=== DATASET ENTRIES ===

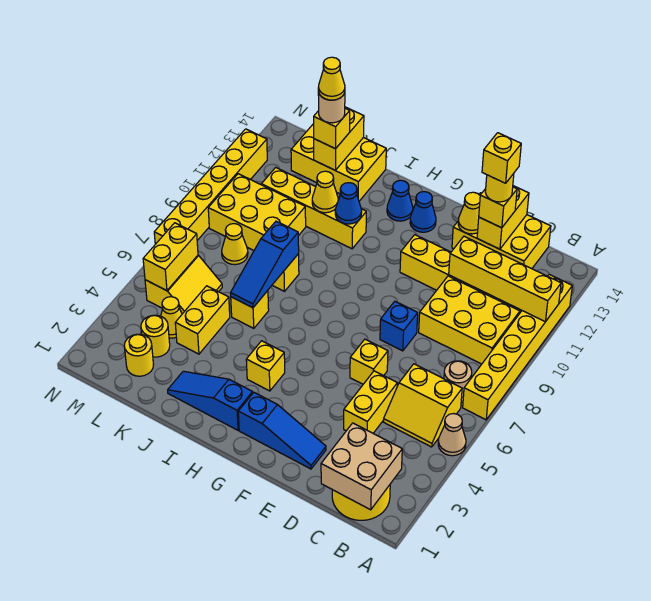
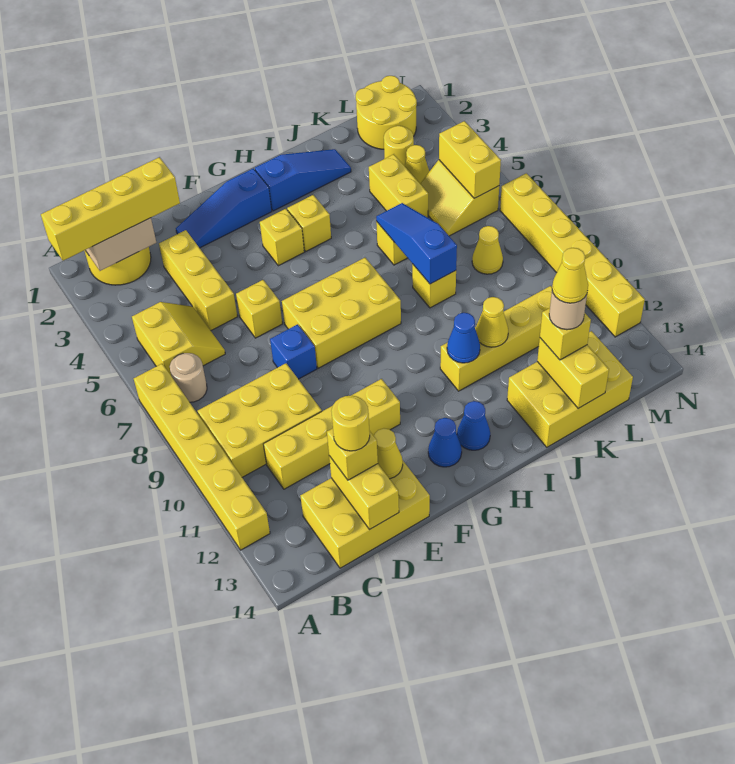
tan cone A5 level 1 -> none
yellow brick A11:D11 level 2 -> yellow brick A2:D2 level 3
yellow slope B5:C6 level 1 top 6 -> yellow slope B5:C6 level 1 top B
yellow brick D4:D5 level 1 -> yellow brick D3:D5 level 1
yellow brick D13 level 5 -> yellow brick G4 level 1
yellow brick K9:M10 level 1 -> yellow brick F7:H8 level 1
yellow round brick L2 level 1 -> yellow round brick L1:M2 level 1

===

- _GOAL OF THE EXERCISE_: No line before the one containing "yellow slope B5:C6 level 1 top 6" should be copied; restate that line and all the rest through the end of the data above word for word.

- _WRITTEN RESPONSE_:
yellow slope B5:C6 level 1 top 6 -> yellow slope B5:C6 level 1 top B
yellow brick D4:D5 level 1 -> yellow brick D3:D5 level 1
yellow brick D13 level 5 -> yellow brick G4 level 1
yellow brick K9:M10 level 1 -> yellow brick F7:H8 level 1
yellow round brick L2 level 1 -> yellow round brick L1:M2 level 1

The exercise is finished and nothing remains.